Could you copy the records below exactly, leaving out any pictures?

====== DATASET EXCERPTS

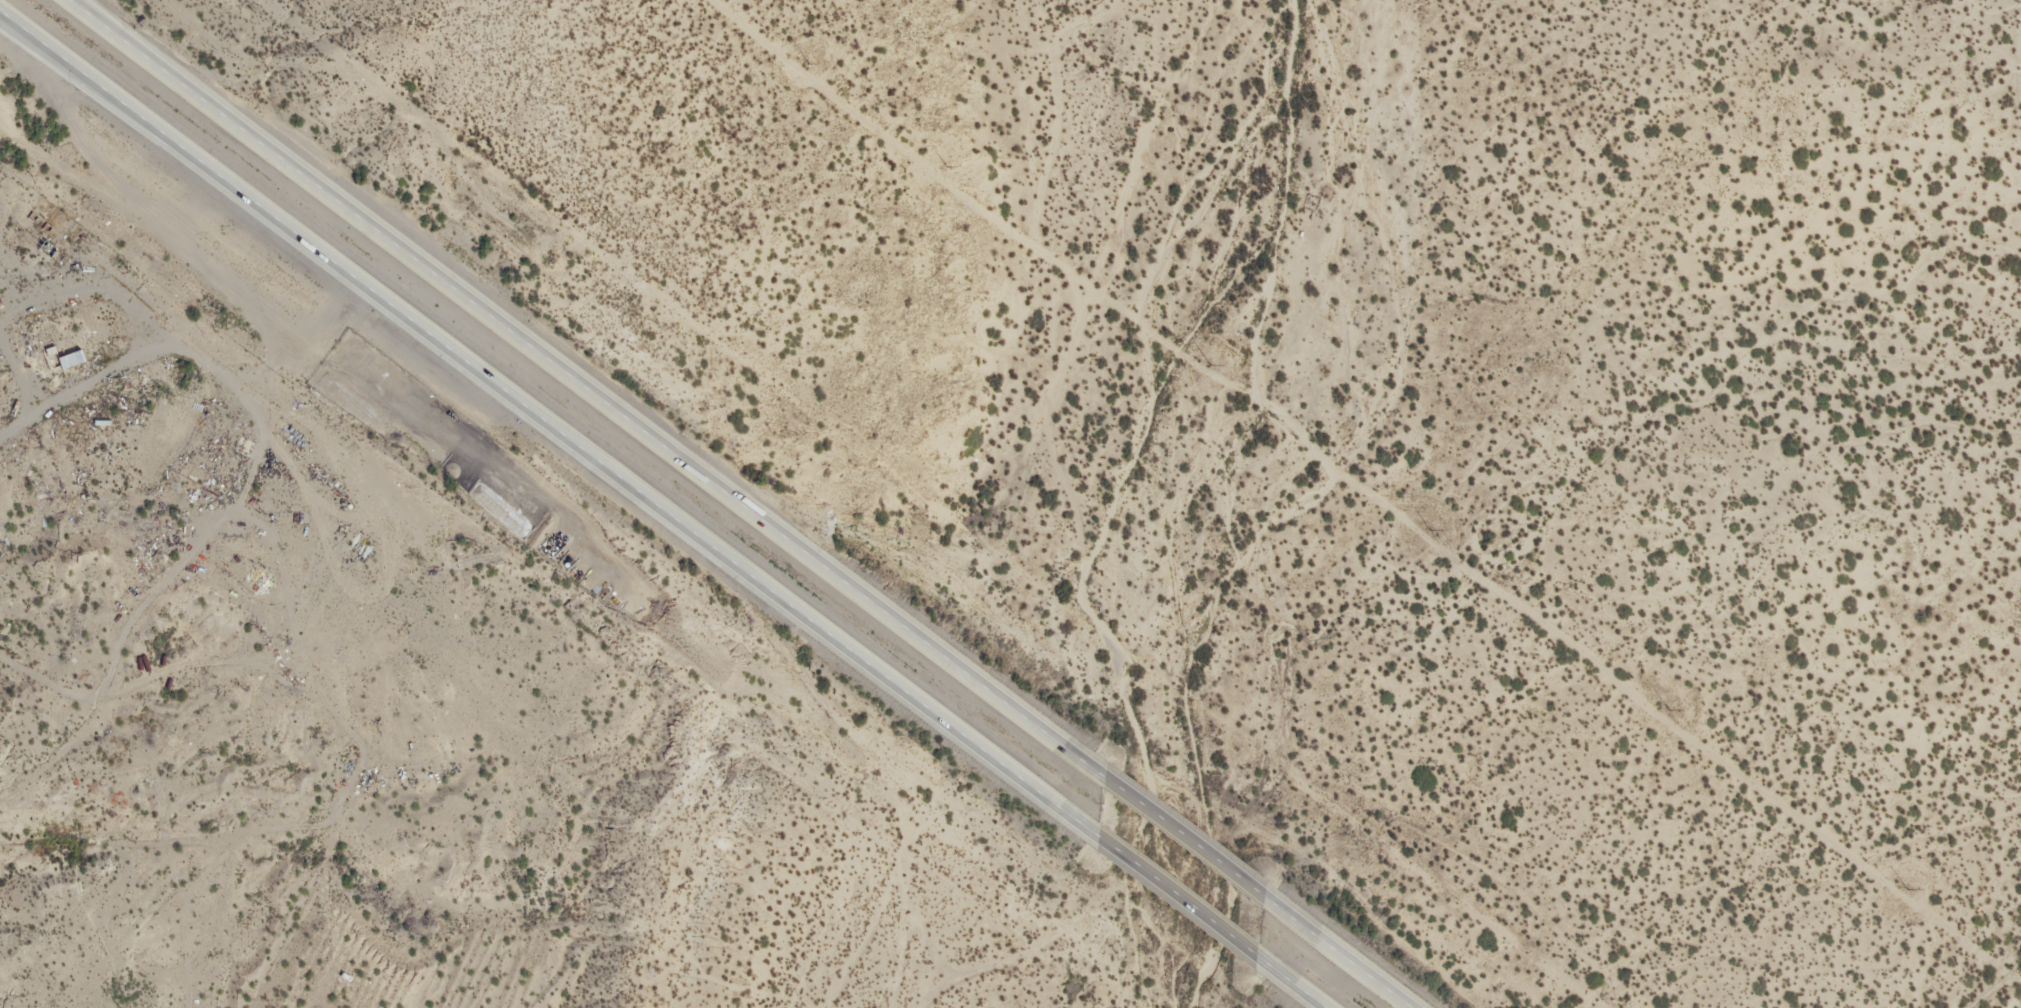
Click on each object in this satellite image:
road: (75, 6)
road: (57, 64)
road: (1107, 259)
building: (62, 355)
road: (591, 392)
road: (555, 426)
road: (99, 743)
road: (1190, 844)
road: (1185, 901)
road: (1337, 954)
road: (1295, 983)

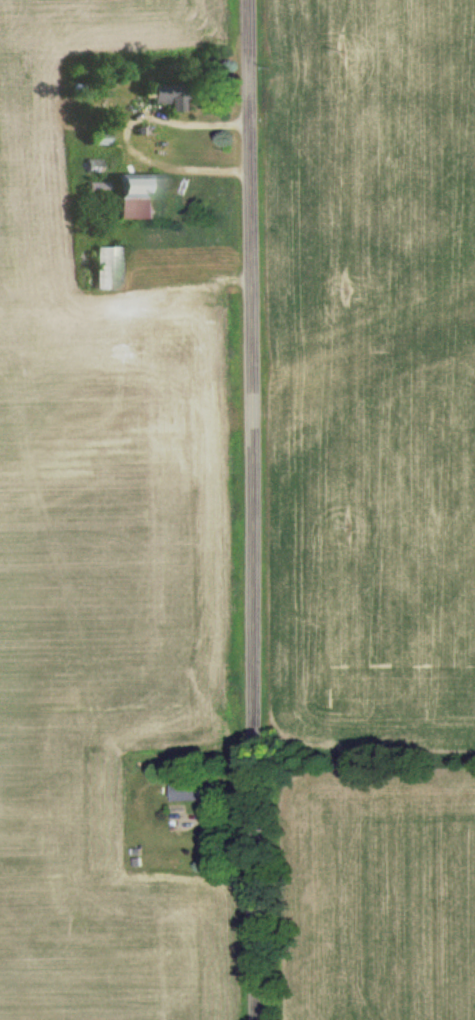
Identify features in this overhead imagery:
building: (166, 99)
building: (140, 200)
building: (105, 271)
road: (251, 510)
building: (194, 793)

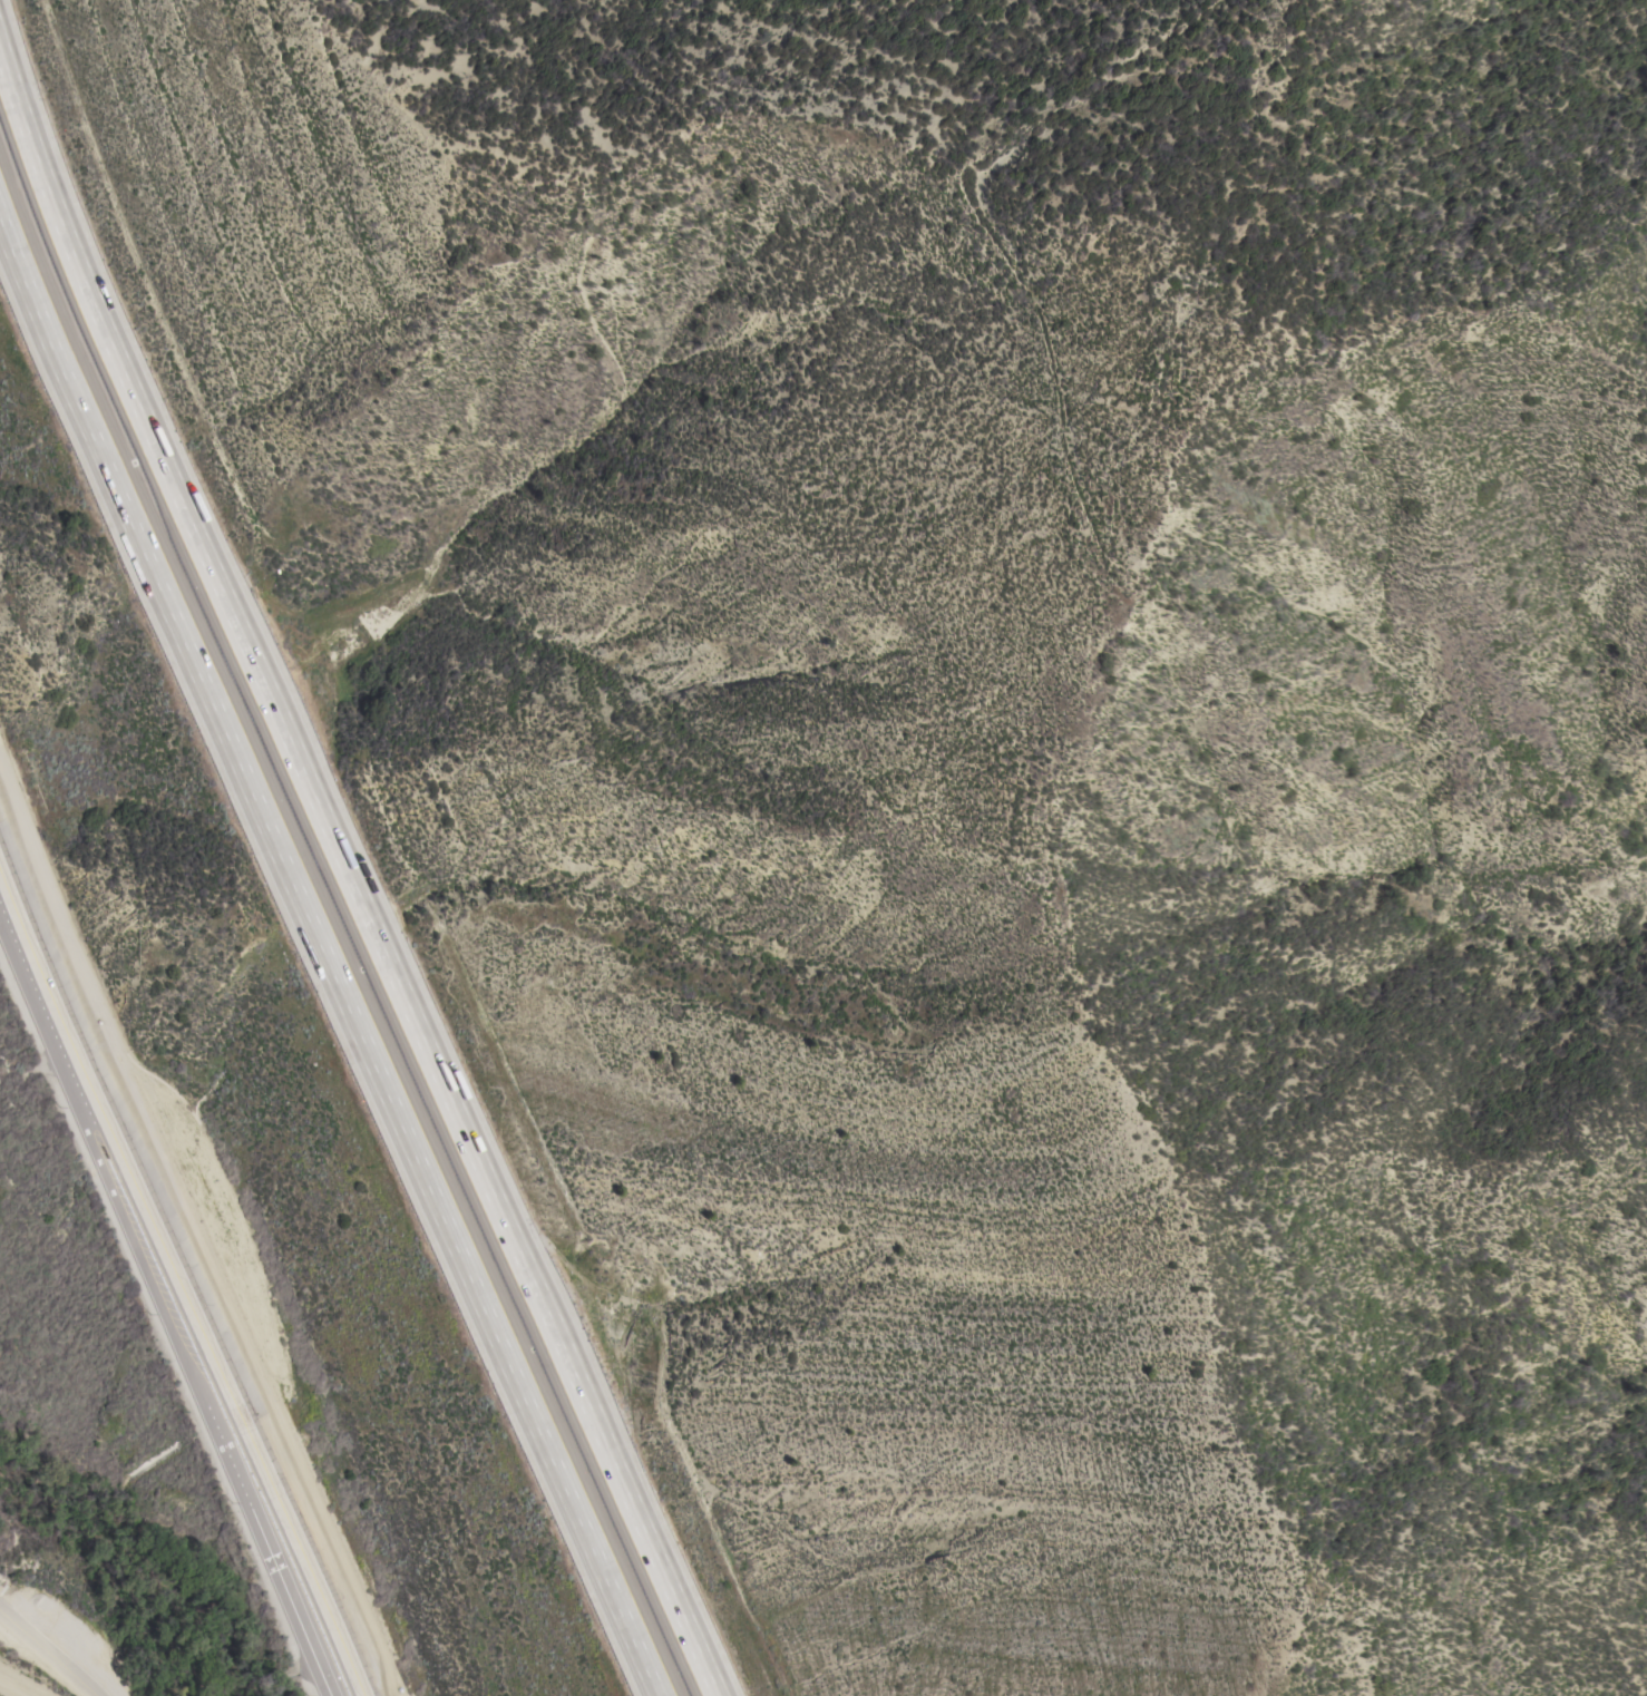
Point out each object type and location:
road: (351, 872)
road: (325, 962)
road: (199, 1223)
road: (182, 1278)
road: (42, 1649)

============

(SOLUTION):
Click on each object in this satellite image:
road: (75, 6)
road: (57, 64)
road: (1107, 259)
building: (62, 355)
road: (591, 392)
road: (555, 426)
road: (99, 743)
road: (1190, 844)
road: (1185, 901)
road: (1337, 954)
road: (1295, 983)

Identify features in this overhead imagery:
building: (166, 99)
building: (140, 200)
building: (105, 271)
road: (251, 510)
building: (194, 793)

Point out each object type and location:
road: (351, 872)
road: (325, 962)
road: (199, 1223)
road: (182, 1278)
road: (42, 1649)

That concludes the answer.